THE TASK = The line containing "camera: 125 degrees left, 0 degrees up" and every line after it to the end of the records: set those down exactly, without any pictures.

━━━━━ EXERCISE MATERIALS

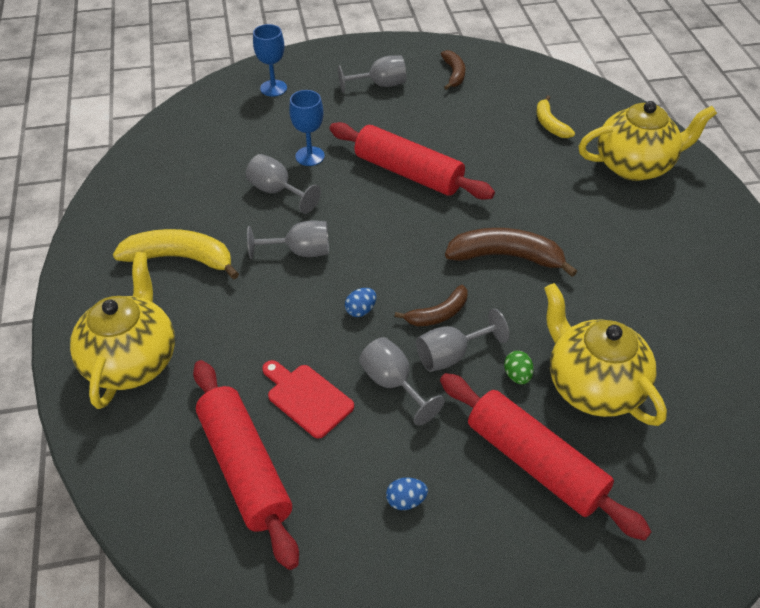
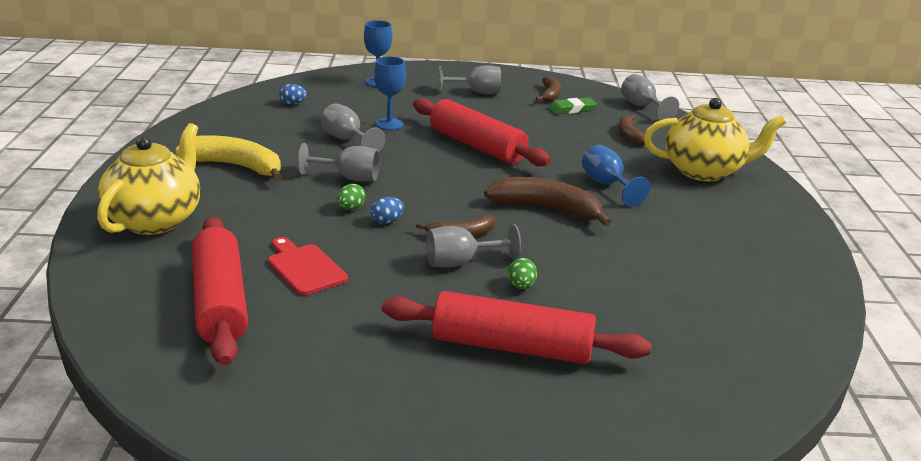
camera: 10 degrees right, 20 degrees down
(319, 298) = (351, 208): none -> green egg
(393, 384) = (393, 272): grey goblet -> grey goblet (642, 107)
(406, 501) = (365, 350): blue egg -> blue egg (293, 104)
(482, 94) = (571, 109): none -> green eraser
(535, 462) = (512, 346): red rolling pin -> red rolling pin turned 45 degrees counterclockwise
(550, 124) = (629, 135): yellow banana -> brown banana
(551, 207) = (607, 185): none -> blue goblet
(592, 386) = (596, 305): yellow teapot -> none

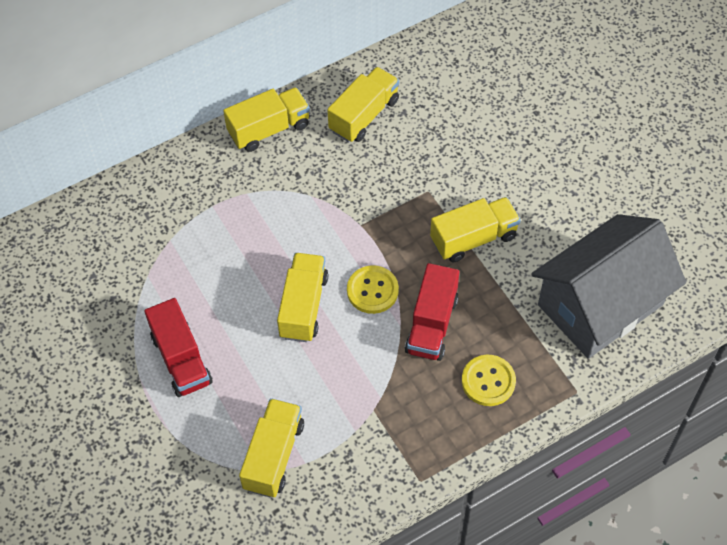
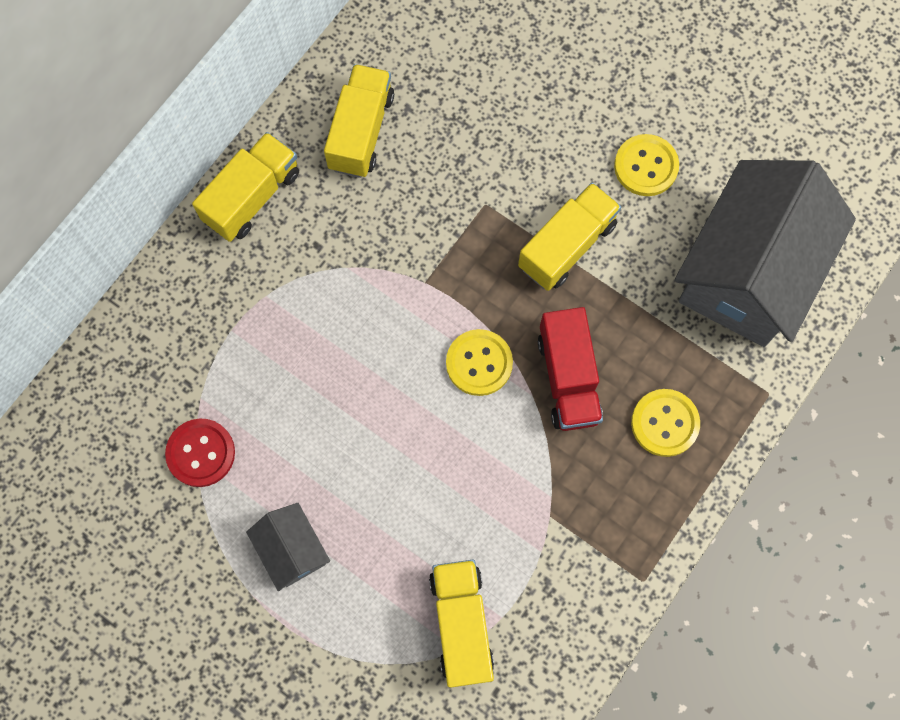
camera: 25 degrees left, 15 degrees up
(152, 274) = (201, 453): none -> red button
(181, 359) = (292, 550): red truck -> grey house
(303, 306) = (406, 418): yellow truck -> none
(557, 208) = (646, 166): none -> yellow button

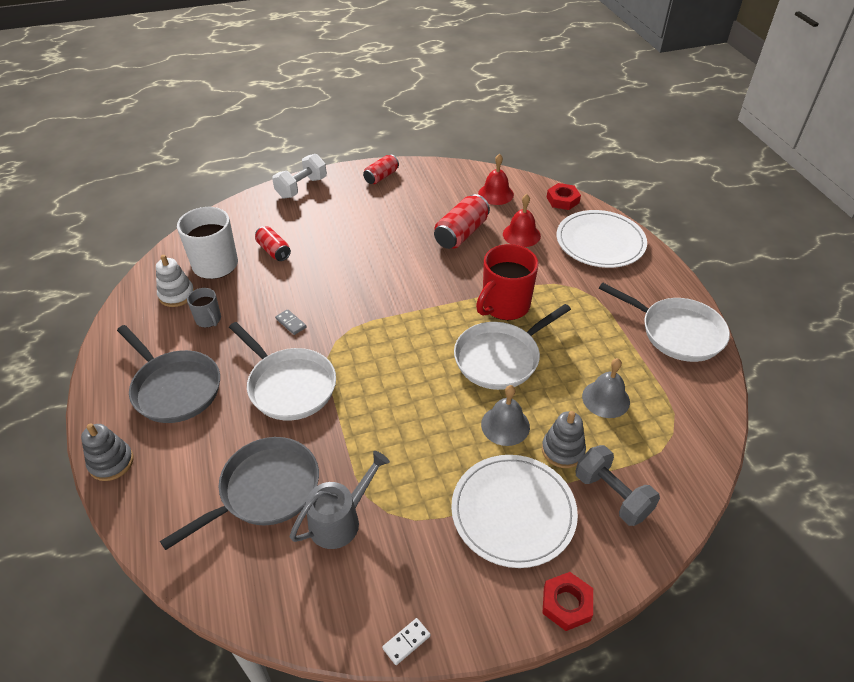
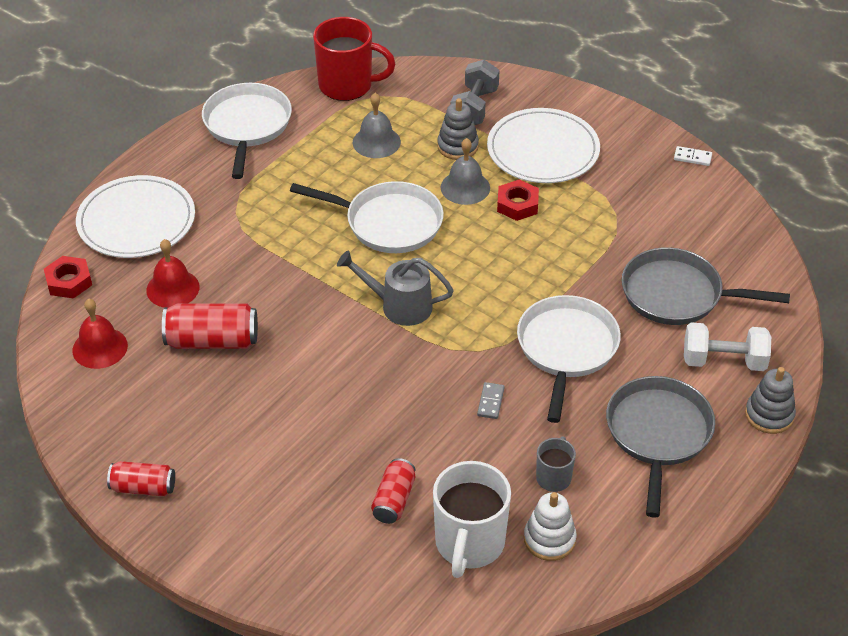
camera: 125 degrees left, 0 degrees up
(301, 187) = (238, 564): white dumbbell -> white dumbbell (723, 361)
(340, 520) = (650, 236): grey watering can -> grey watering can (399, 306)
(504, 306) = (311, 250): red mug -> red mug (347, 85)
(566, 604) = (585, 100): red nut -> red nut (517, 204)

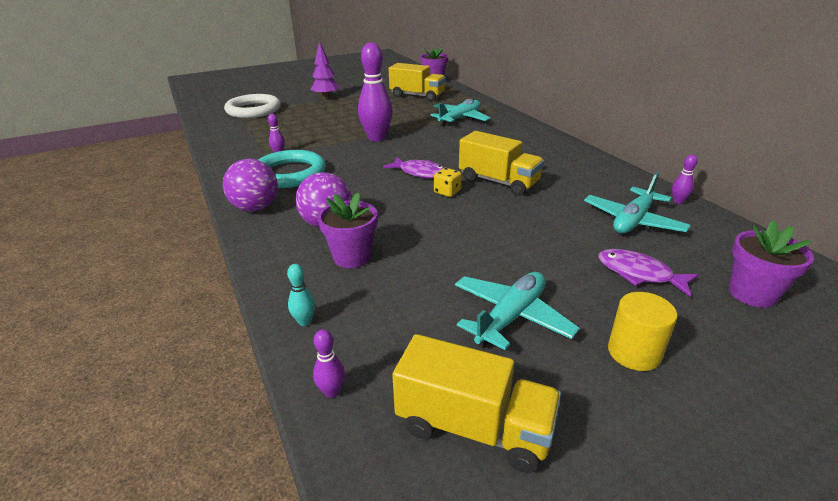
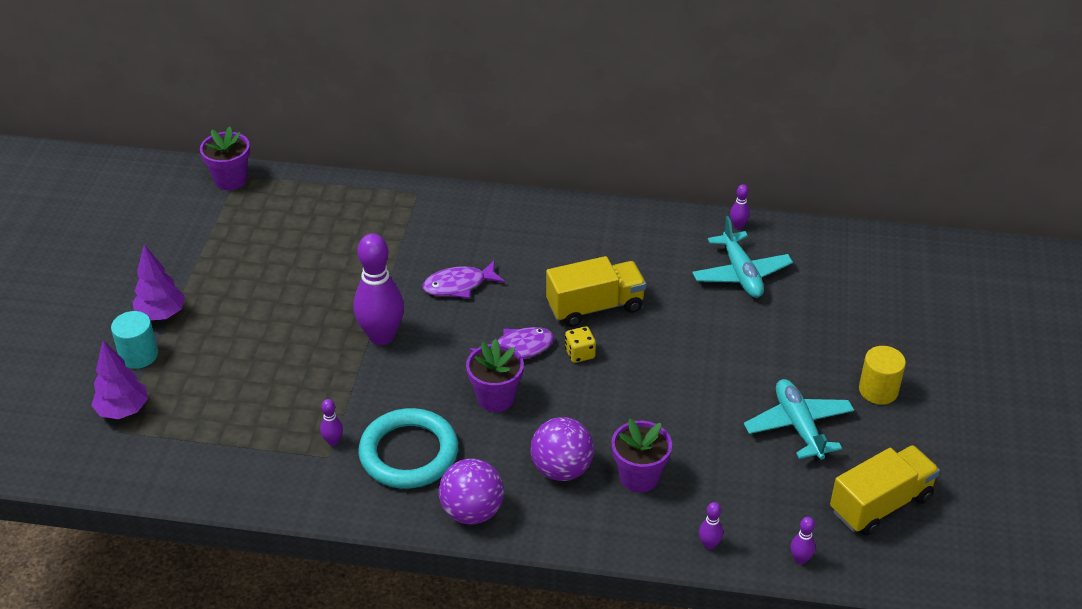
camera: 55 degrees left, 10 degrees up
(253, 110) = (123, 410): white ring -> purple tree
(294, 102) = (139, 355): none -> turquoise cylinder
(304, 321) = (709, 544): turquoise bowling pin -> purple bowling pin
(417, 96) = (273, 228): yellow truck -> none
(460, 119) = (403, 238): turquoise plane -> none
(639, 274) = (808, 326): purple fish -> purple fish (459, 285)
(752, 294) = (873, 290): purple flower pot -> purple flower pot (495, 398)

━━━━━━━━━━

ANSWER SPACE =
camera: 125 degrees left, 0 degrees up
(301, 187) = (238, 564): white dumbbell -> white dumbbell (723, 361)
(340, 520) = (650, 236): grey watering can -> grey watering can (399, 306)
(504, 306) = (311, 250): red mug -> red mug (347, 85)
(566, 604) = (585, 100): red nut -> red nut (517, 204)

camera: 55 degrees left, 10 degrees up
(253, 110) = (123, 410): white ring -> purple tree
(294, 102) = (139, 355): none -> turquoise cylinder
(304, 321) = (709, 544): turquoise bowling pin -> purple bowling pin
(417, 96) = (273, 228): yellow truck -> none
(460, 119) = (403, 238): turquoise plane -> none
(639, 274) = (808, 326): purple fish -> purple fish (459, 285)
(752, 294) = (873, 290): purple flower pot -> purple flower pot (495, 398)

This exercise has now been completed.